:: RECORD SET ::
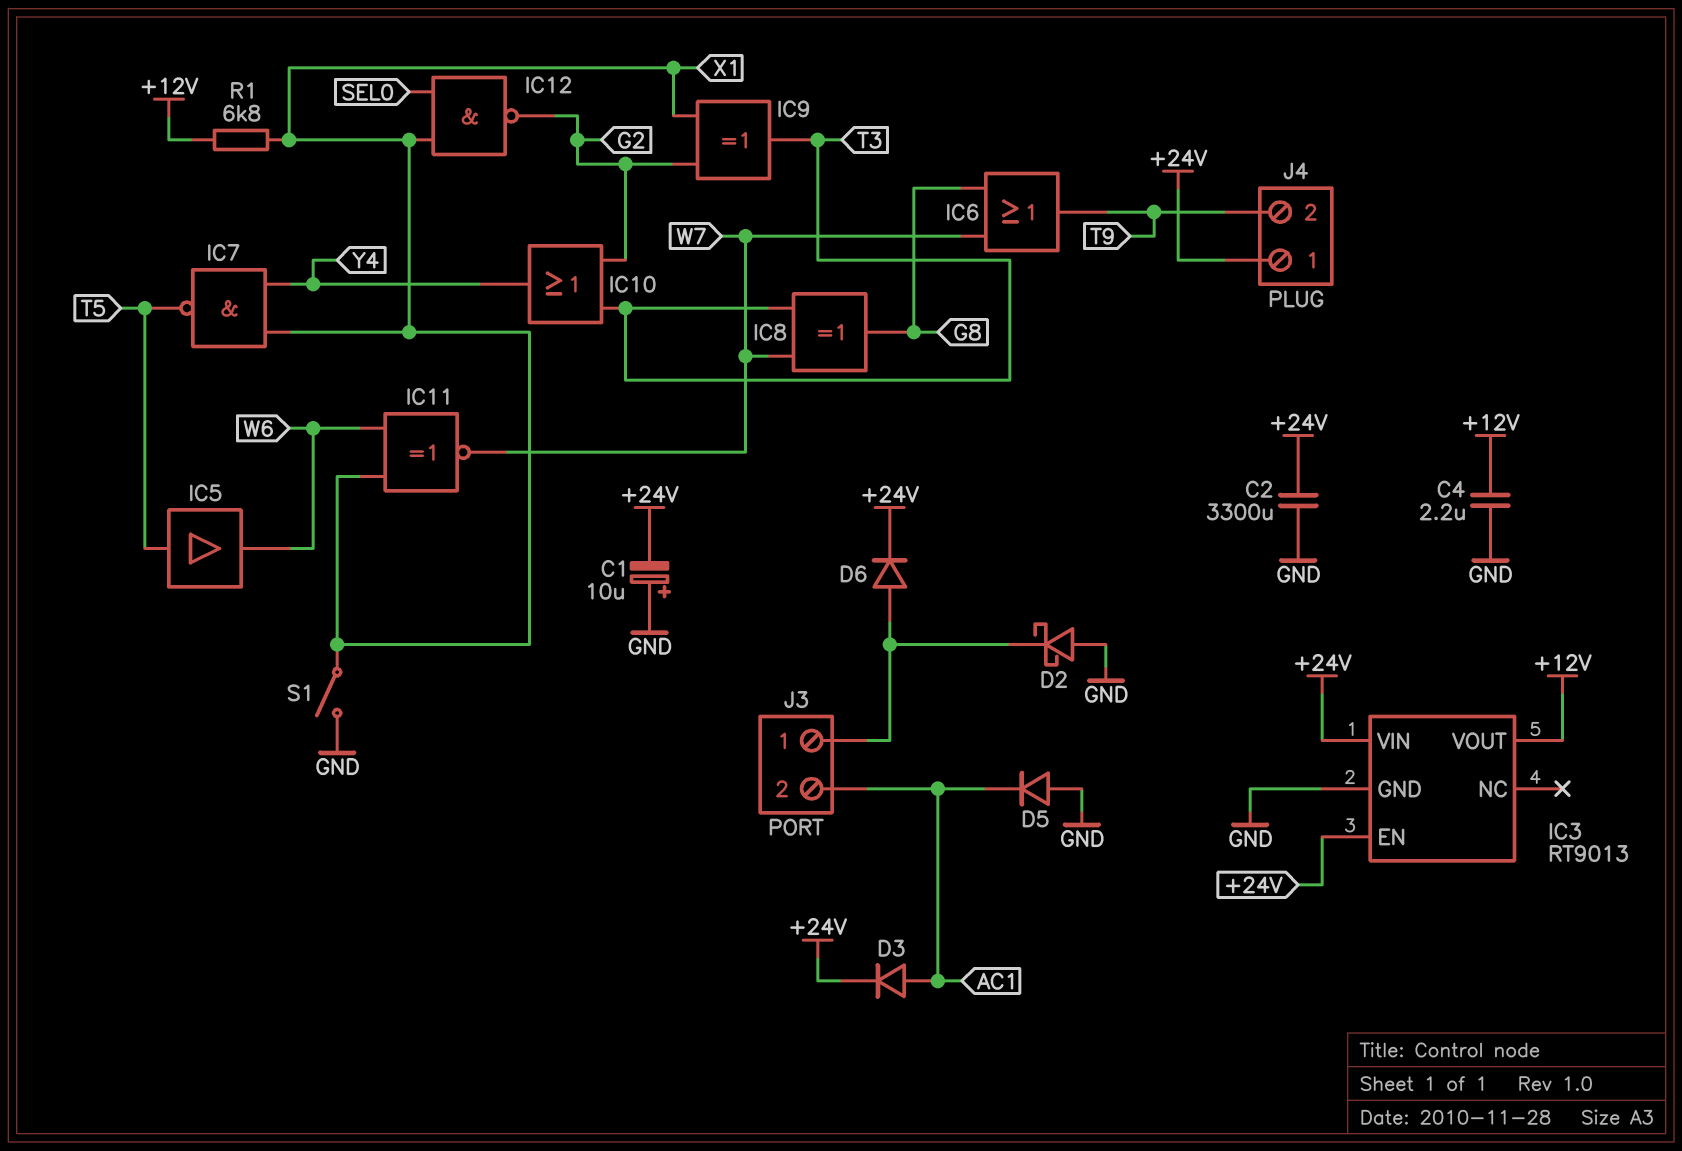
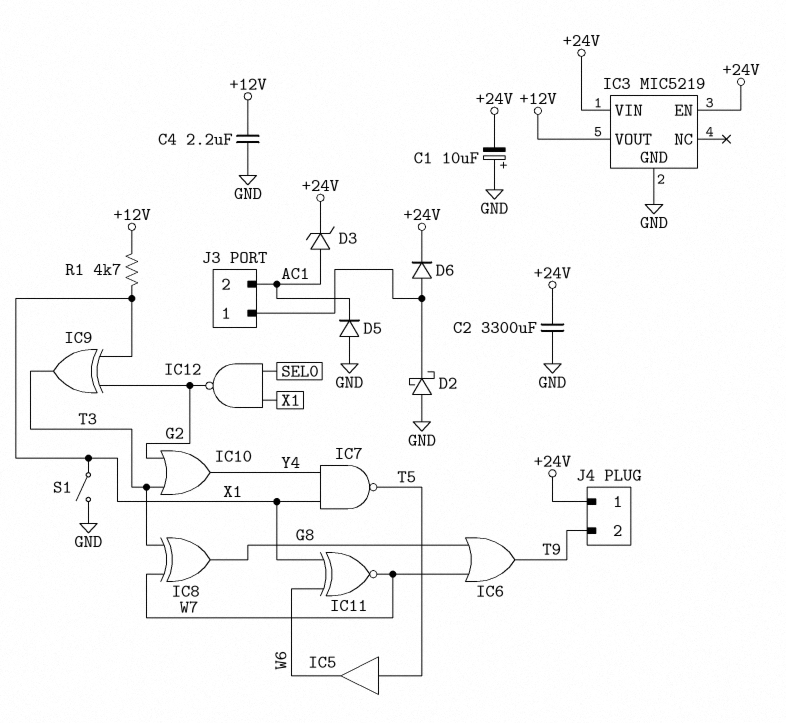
D3: diode (A AC1, K +24V) -> zener (A AC1, K +24V)
IC3: RT9013 -> MIC5219
R1: 6.8k (+12V, X1) -> 4.7k (+12V, X1)

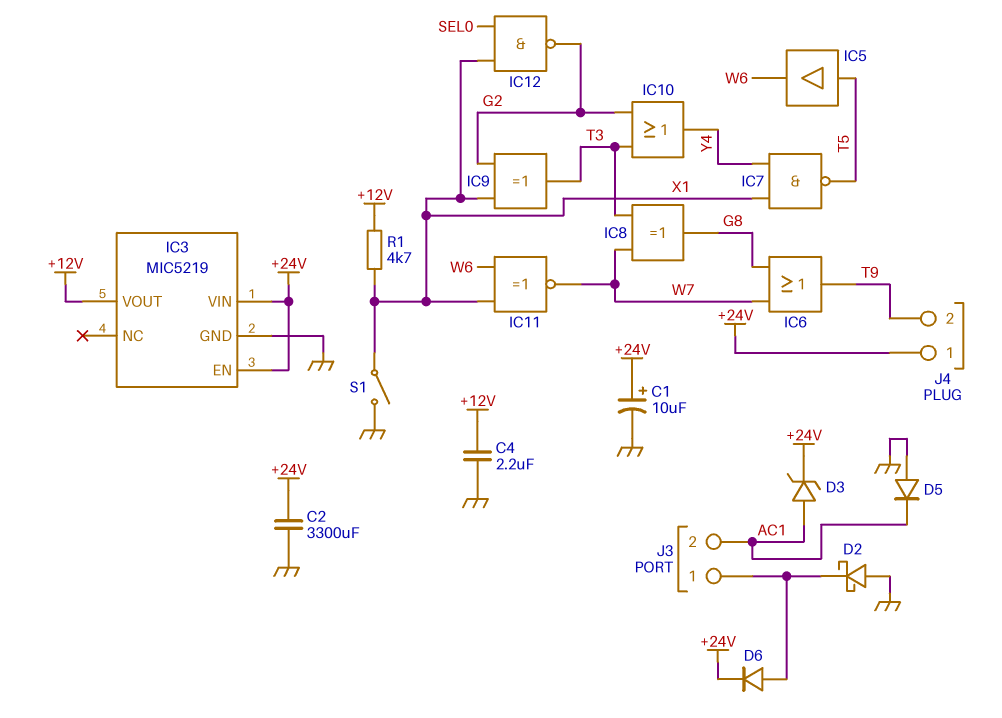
C1: 10uF (plus GND, minus +24V) -> 10uF (plus +24V, minus GND)

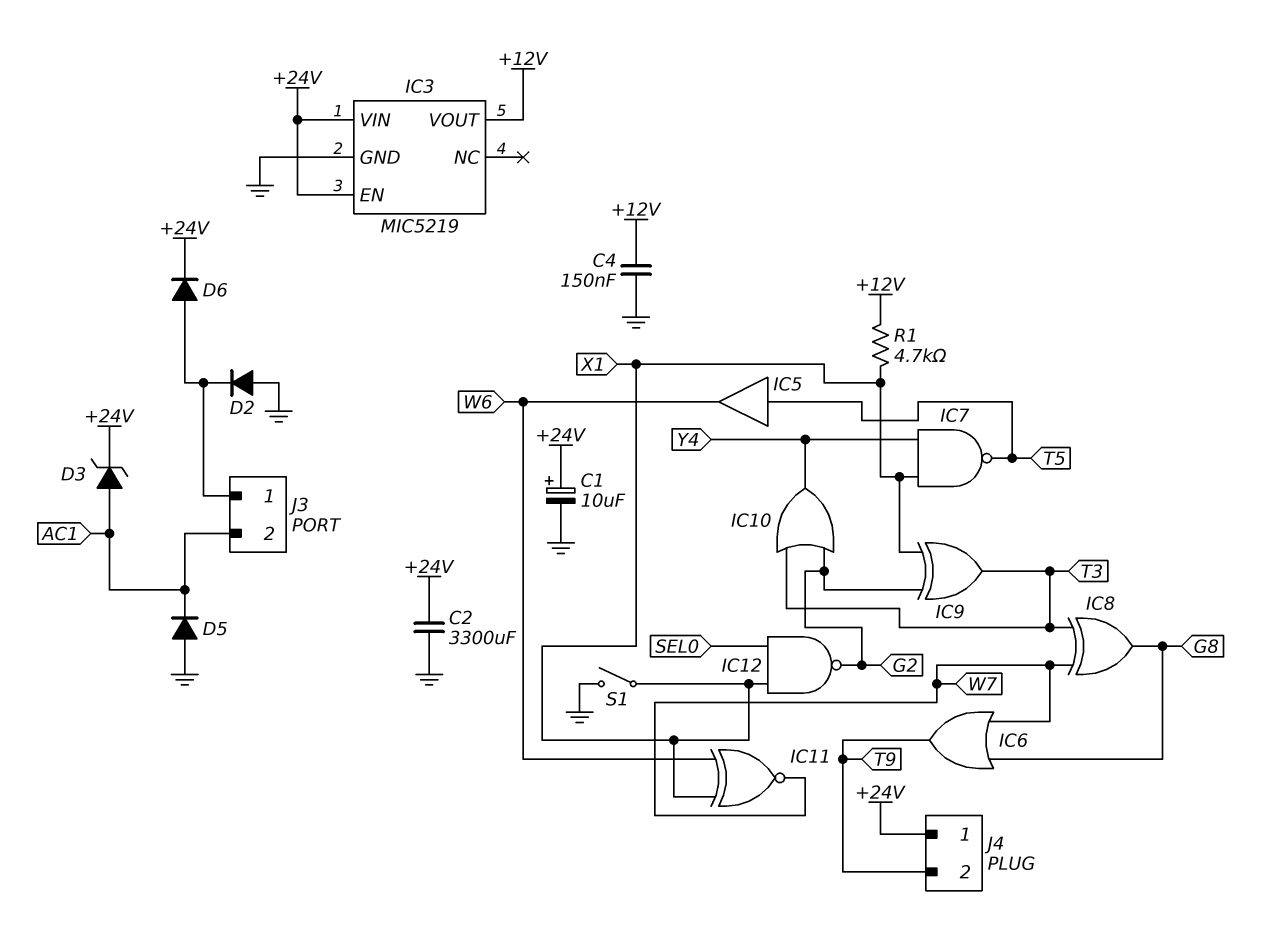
C4: 2.2uF (+12V, GND) -> 150nF (+12V, GND)
D2: schottky (A GND, K J3/1) -> diode (A GND, K J3/1)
:::
### INSTRUCTIONS TO FOLLOW
Set the entire listing down again, exact in every line, without any pictures.

### TASK RESPONSE
D3: diode (A AC1, K +24V) -> zener (A AC1, K +24V)
IC3: RT9013 -> MIC5219
R1: 6.8k (+12V, X1) -> 4.7k (+12V, X1)

C1: 10uF (plus GND, minus +24V) -> 10uF (plus +24V, minus GND)

C4: 2.2uF (+12V, GND) -> 150nF (+12V, GND)
D2: schottky (A GND, K J3/1) -> diode (A GND, K J3/1)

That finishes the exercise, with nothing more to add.